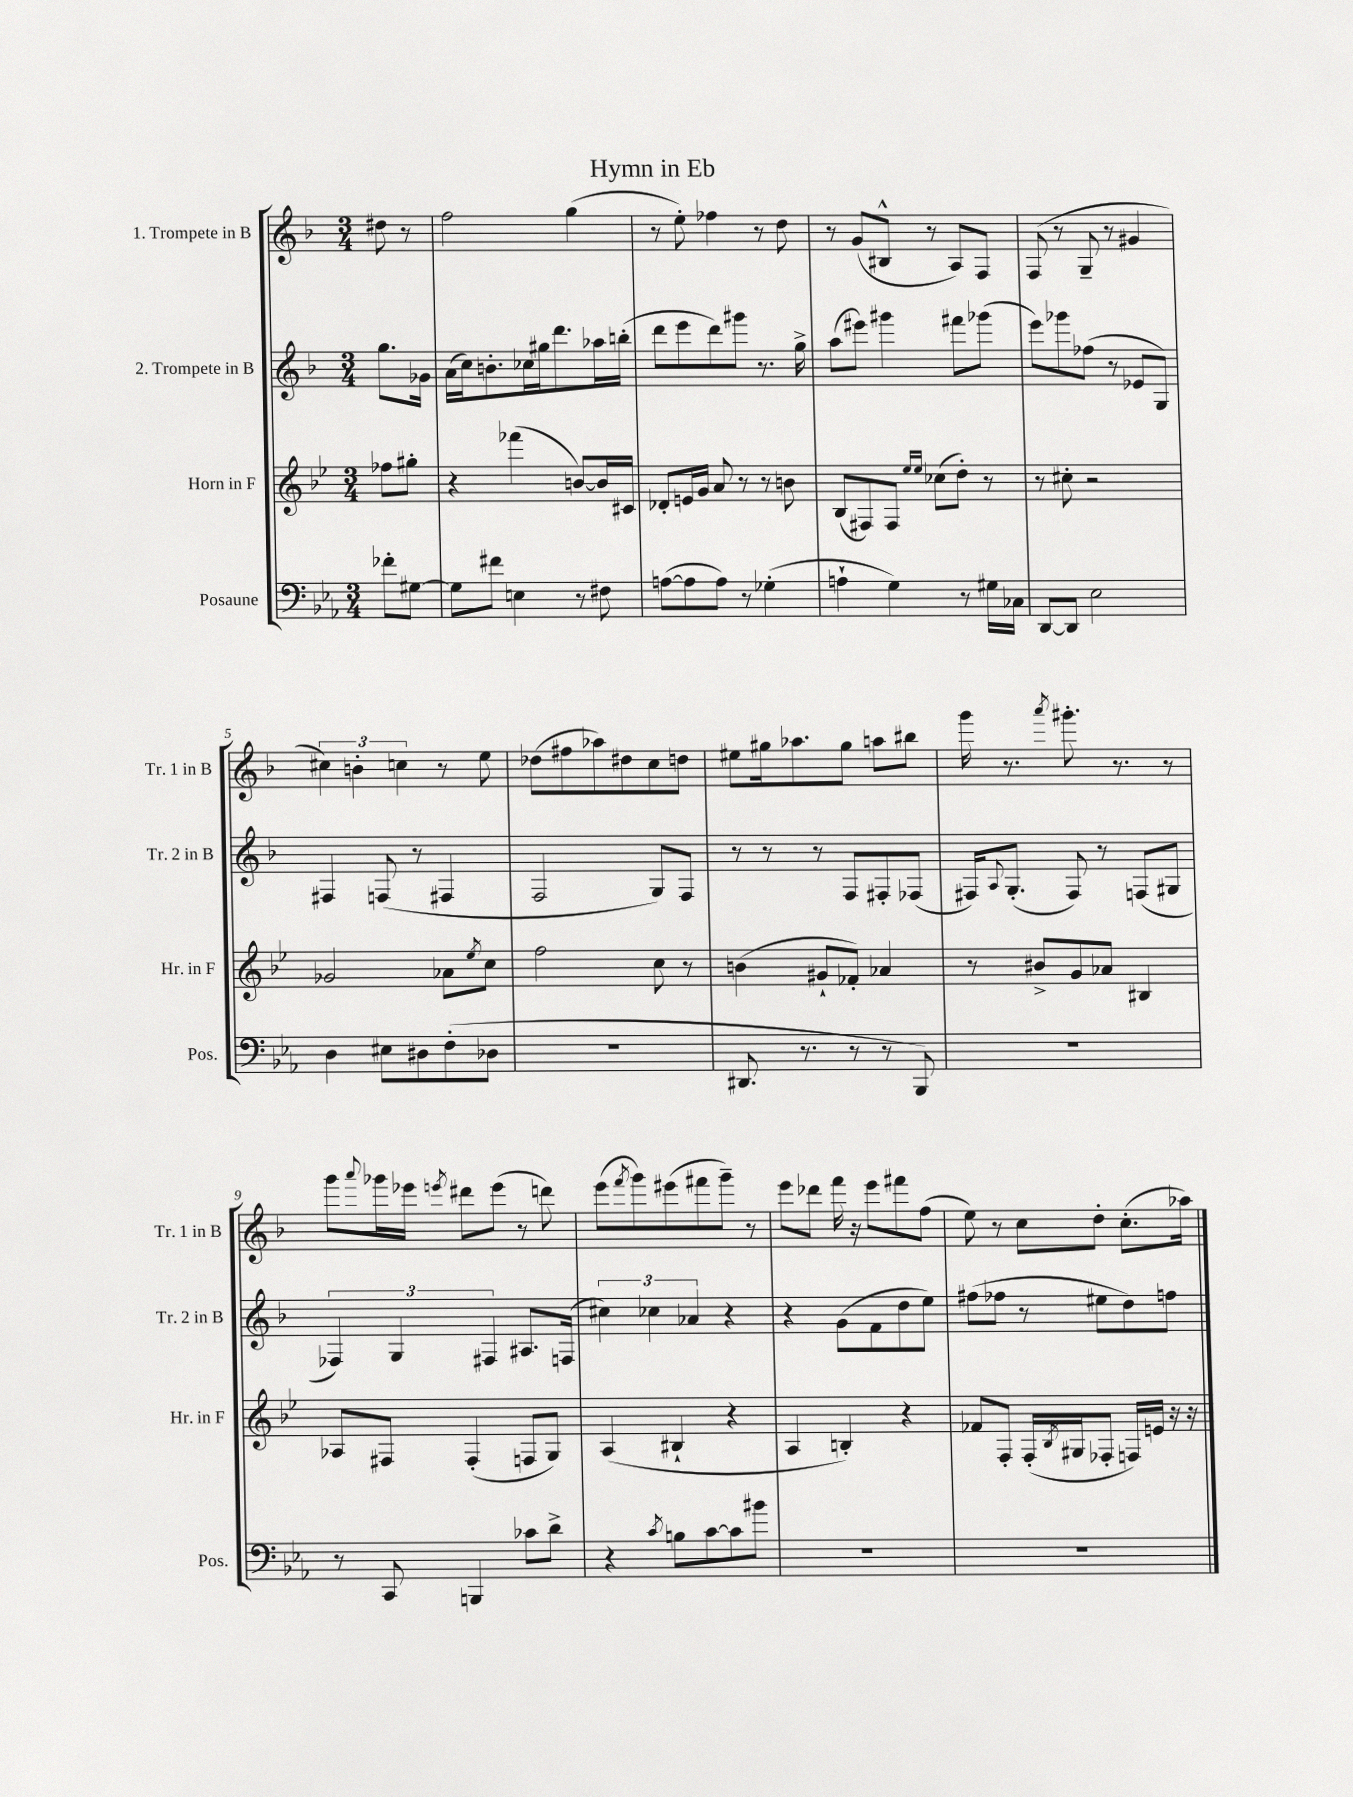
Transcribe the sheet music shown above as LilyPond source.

\header { title = "Hymn in Eb" }
<<
\new StaffGroup <<
\new Staff = "s0" \with { instrumentName = "1. Trompete in B" shortInstrumentName = "Tr. 1 in B" } {
    \clef treble \key f \major \numericTimeSignature \time 3/4 \partial 4
    dis''8 r8 |
    f''2 g''4( |
    r8 e''8-.) fes''4 r8 d''8 |
    r8 g'8( bis8-^ r8 a8) f8 |
    f8( r8 g8-- r8 gis'4 |
    \tuplet 3/2 { cis''4) b'4-. c''4 } r8 e''8 |
    des''8( fis''8 aes''8) dis''8 c''8 d''8 |
    eis''8 gis''16 aes''8. gis''8 a''8 bis''8 |
    g'''16 r8. \acciaccatura { a'''8 } gis'''8.-. r8. r8 |
    g'''8 \appoggiatura { a'''8 } ges'''16 ees'''16 \acciaccatura { e'''8 } dis'''8 e'''8( r8 d'''8) |
    e'''8( \acciaccatura { f'''8 } g'''8) eis'''8( fis'''8 g'''8--) r8 |
    e'''8 des'''8 f'''16 r16 e'''8 fis'''8 f''8( |
    e''8) r8 c''8 d''8-. c''8.-.( aes''16) \bar "|." |
}
\new Staff = "s1" \with { instrumentName = "2. Trompete in B" shortInstrumentName = "Tr. 2 in B" } {
    \clef treble \key f \major \numericTimeSignature \time 3/4 \partial 4
    g''8. ges'16 |
    a'16( c''16) b'8.-. ces''16 gis''16 d'''8. aes''16 b''16-.( |
    d'''8 e'''8 d'''8) gis'''8 r8. g''16-> |
    a''8( eis'''8) gis'''4 fis'''8 ges'''8( |
    e'''8) ges'''8 fes''8( r8 ees'8 g8) |
    fis4 f8( r8 fis4 |
    f2 g8) f8 |
    r8 r8 r8 f8 fis8-. fes8( |
    fis16) \appoggiatura { a8 } g8.-.( fis8) r8 f8( gis8 |
    \tuplet 3/2 { fes4) g4 fis4 } ais8. f16( |
    \tuplet 3/2 { cis''4) ces''4 aes'4 } r4 |
    r4 g'8( f'8 d''8 e''8) |
    fis''8( fes''8 r8 eis''8 d''8) f''8 \bar "|." |
}
\new Staff = "s2" \with { instrumentName = "Horn in F" shortInstrumentName = "Hr. in F" } {
    \clef treble \key bes \major \numericTimeSignature \time 3/4 \partial 4
    fes''8 gis''8-. |
    r4 fes'''4( b'8~) b'16 cis'16 |
    des'8-. e'16 g'16 a'8 r8 r8 b'8 |
    bes8( fis8) fis8 \grace { ees''16 ees''16 } ces''8( d''8-.) r8 |
    r8 cis''8-. r2 |
    ges'2 aes'8 \acciaccatura { ees''8 } c''8 |
    f''2 c''8 r8 |
    b'4( gis'8-! fes'8-.) aes'4 |
    r8 bis'8-> g'8 aes'8 bis4 |
    aes8 fis8 fis4-.( f8 g8) |
    a4( bis4-! r4 |
    a4 b4-.) r4 |
    fes'8 f8-. f16-.( \acciaccatura { bes8 } gis16 fes8-. f16) e'16 r16 r16 \bar "|." |
}
\new Staff = "s3" \with { instrumentName = "Posaune" shortInstrumentName = "Pos." } {
    \clef bass \key ees \major \numericTimeSignature \time 3/4 \partial 4
    fes'8-. gis8~ |
    gis8 fis'8 e4 r8 fis8 |
    a8~( a8 a8) r8 ges4-.( |
    a4-! g4) r8 gis16 ces16 |
    d,8~ d,8 ees2 |
    d4 eis8 dis8 f8-.( des8 |
    R2. |
    dis,8. r8. r8 r8 bes,,8) |
    R2. |
    r8 c,8 b,,4 ces'8 d'8-> |
    r4 \acciaccatura { c'8 } b8 c'8~ c'8 bis'8 |
    R2. |
    R2. \bar "|." |
}
>>
>>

* _Description of the task_:
List every line of the material above that contains the string "acciaccatura".

* _Answer below_:
    g'''16 r8. \acciaccatura { a'''8 } gis'''8.-. r8. r8 |
    g'''8 \appoggiatura { a'''8 } ges'''16 ees'''16 \acciaccatura { e'''8 } dis'''8 e'''8( r8 d'''8) |
    e'''8( \acciaccatura { f'''8 } g'''8) eis'''8( fis'''8 g'''8--) r8 |
    ges'2 aes'8 \acciaccatura { ees''8 } c''8 |
    fes'8 f8-. f16-.( \acciaccatura { bes8 } gis16 fes8-. f16) e'16 r16 r16 \bar "|." |
    r4 \acciaccatura { c'8 } b8 c'8~ c'8 bis'8 |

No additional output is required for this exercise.